___ THE DATA

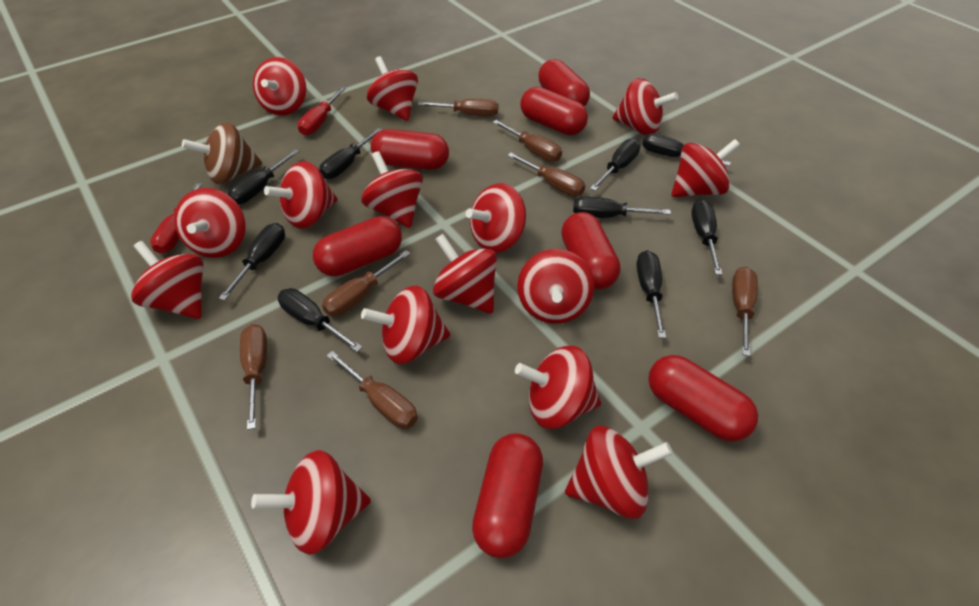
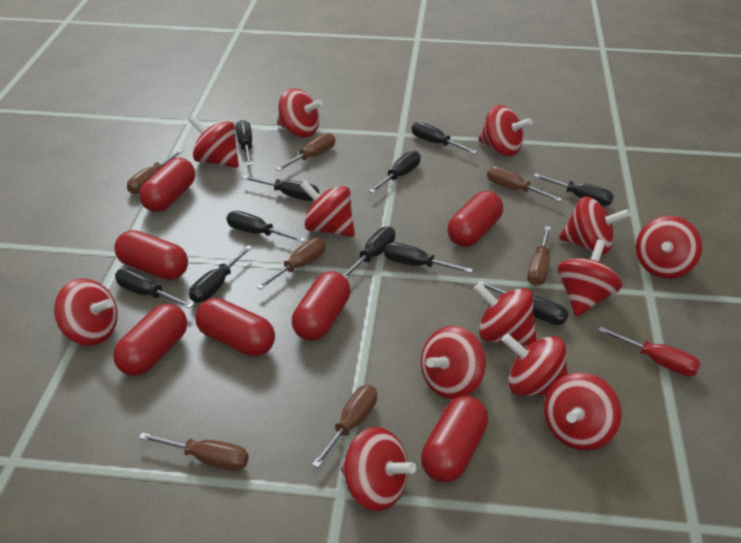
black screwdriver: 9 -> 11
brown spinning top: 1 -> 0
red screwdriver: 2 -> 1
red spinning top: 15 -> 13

______
___ THE DATA

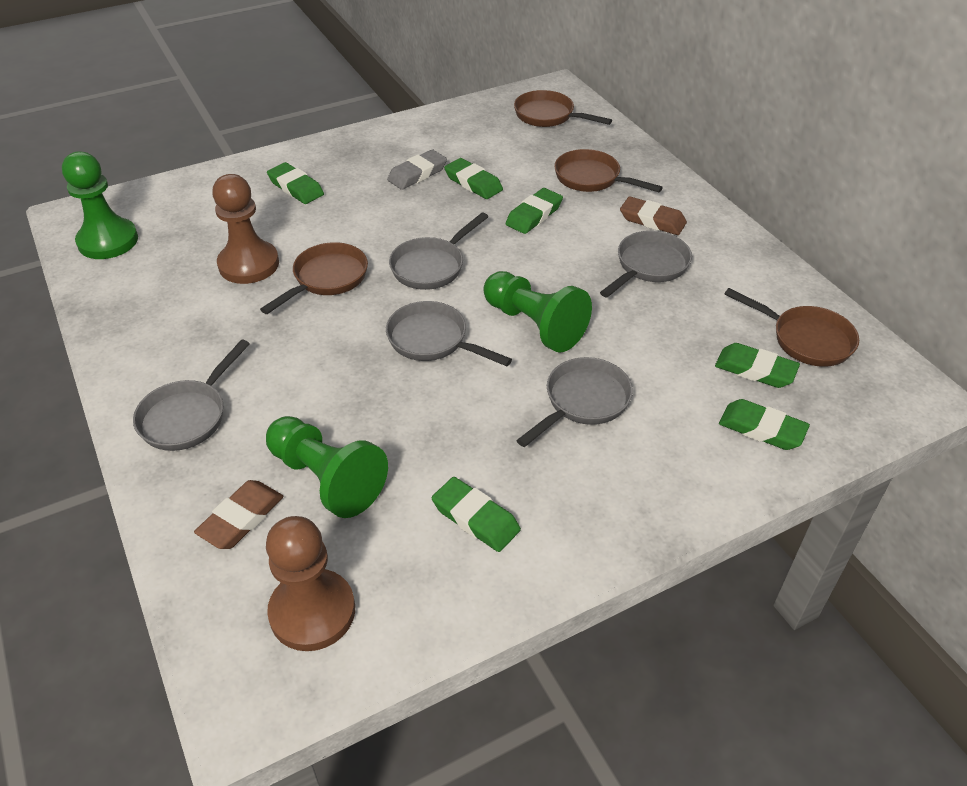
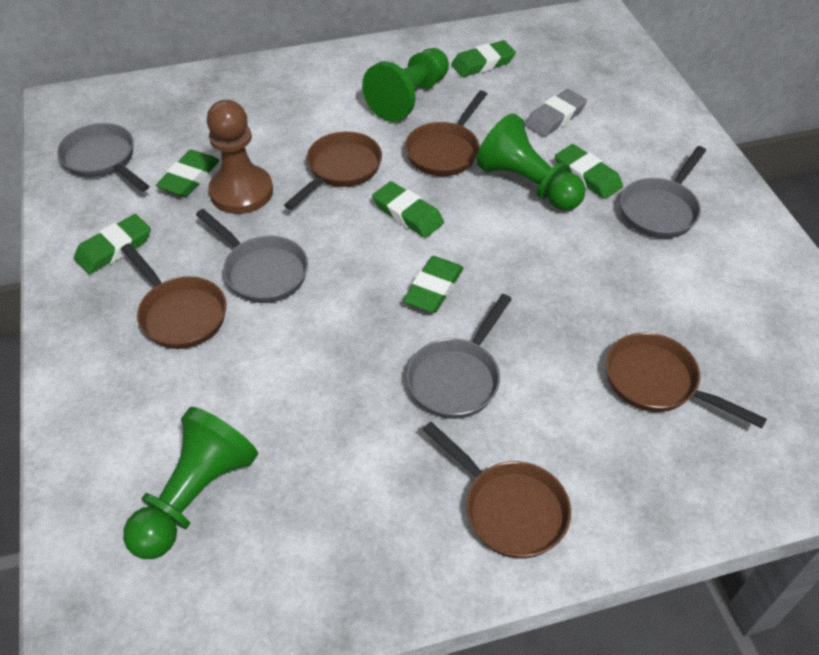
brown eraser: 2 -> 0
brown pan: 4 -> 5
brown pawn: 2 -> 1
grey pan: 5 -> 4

______

WHAT TO DO:
Retype exactly, and only, the lines above from the one where "brown eraser: 2 -> 0" occurs up to and including the one where "grey pan: 5 -> 4" occurs.

ANSWER BELOW:
brown eraser: 2 -> 0
brown pan: 4 -> 5
brown pawn: 2 -> 1
grey pan: 5 -> 4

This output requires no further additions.